- Task directions: The answer must consist of every line in the records that contains the word "none".

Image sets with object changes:
______

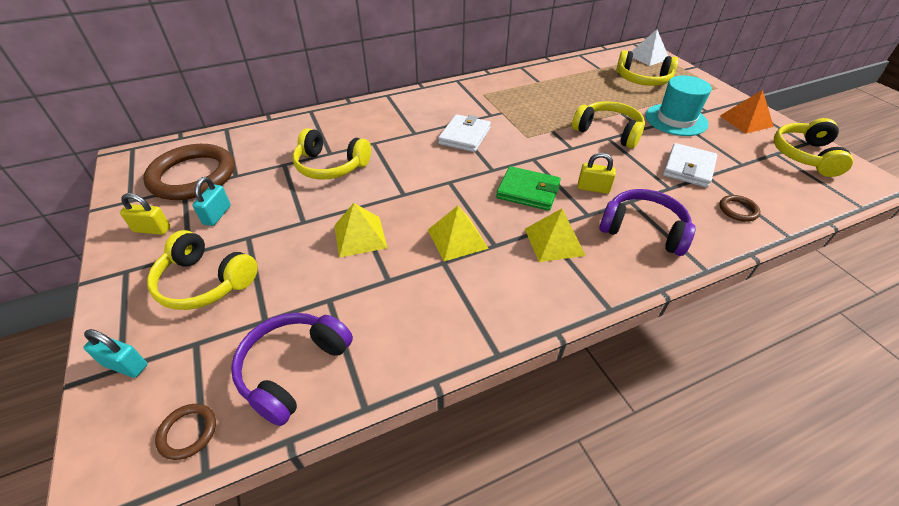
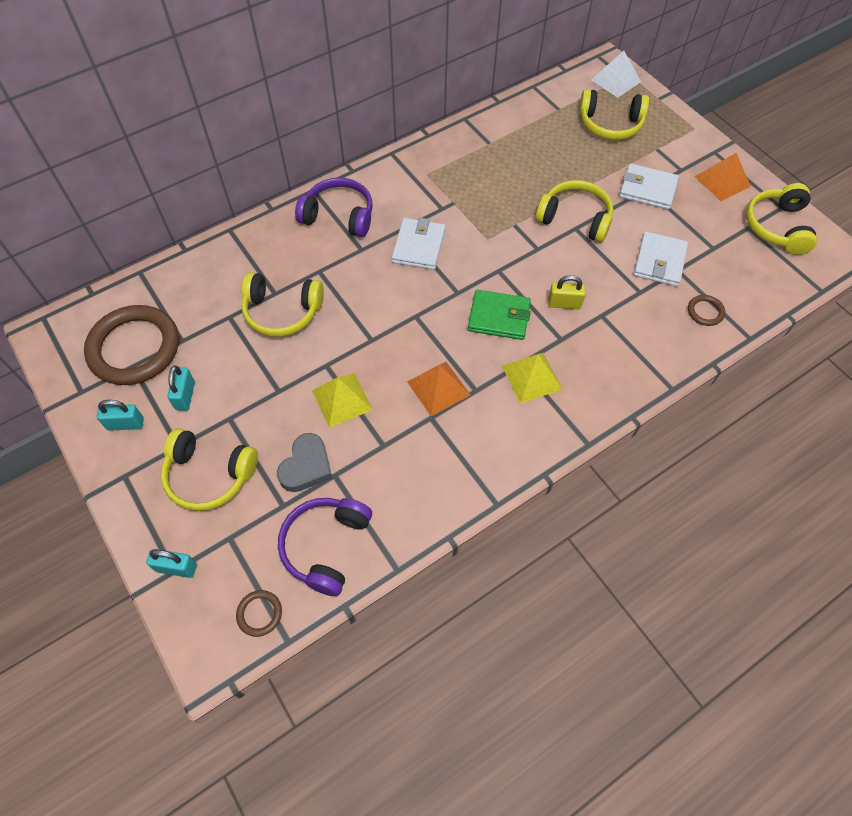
camera: 10 degrees left, 15 degrees up
(152, 229) = (125, 424): yellow padlock -> turquoise padlock
(303, 288) = (306, 466): none -> grey heart
(457, 239) = (438, 388): yellow pyramid -> orange pyramid
(643, 230) = (615, 350): purple headphones -> purple headphones (339, 216)
(676, 120) = (647, 189): turquoise hat -> white wallet

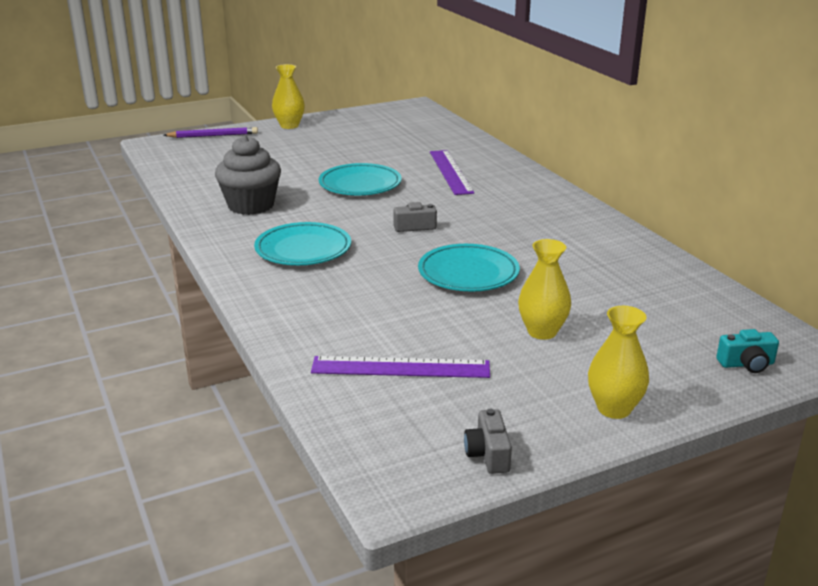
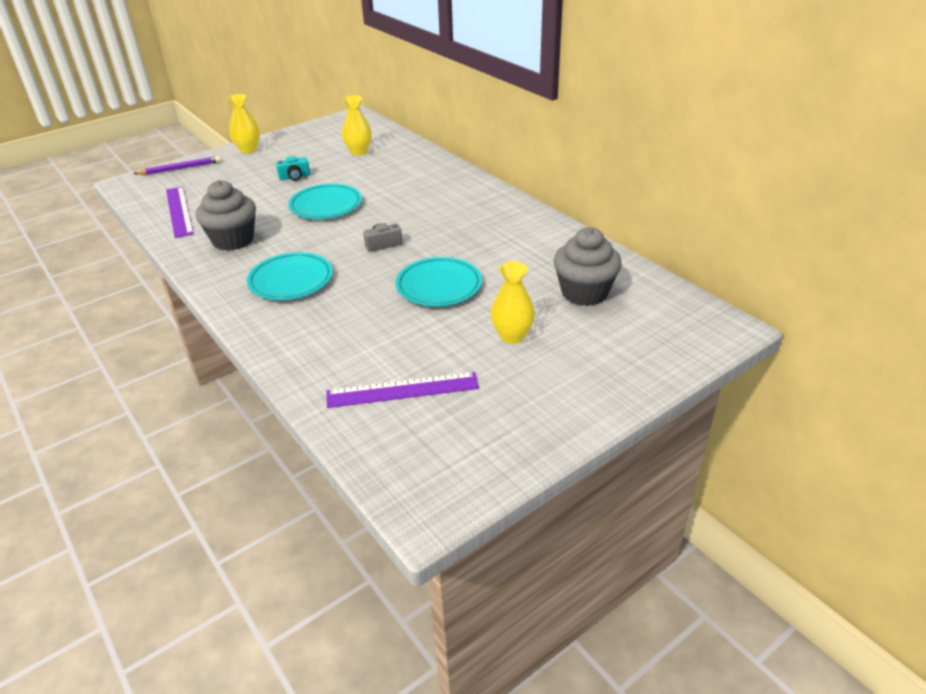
camera: 10 degrees left, 10 degrees up
(451, 172) = (402, 183): purple ruler -> purple ruler (179, 211)
(488, 454) = (493, 464): grey camera -> none
(614, 409) = (584, 403): yellow vase -> yellow vase (359, 152)
(640, 299) = (584, 293): none -> grey cupcake
(746, 364) = (679, 343): turquoise camera -> turquoise camera (294, 177)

______

- Answer to this problem:
(303, 288) = (306, 466): none -> grey heart
(488, 454) = (493, 464): grey camera -> none
(640, 299) = (584, 293): none -> grey cupcake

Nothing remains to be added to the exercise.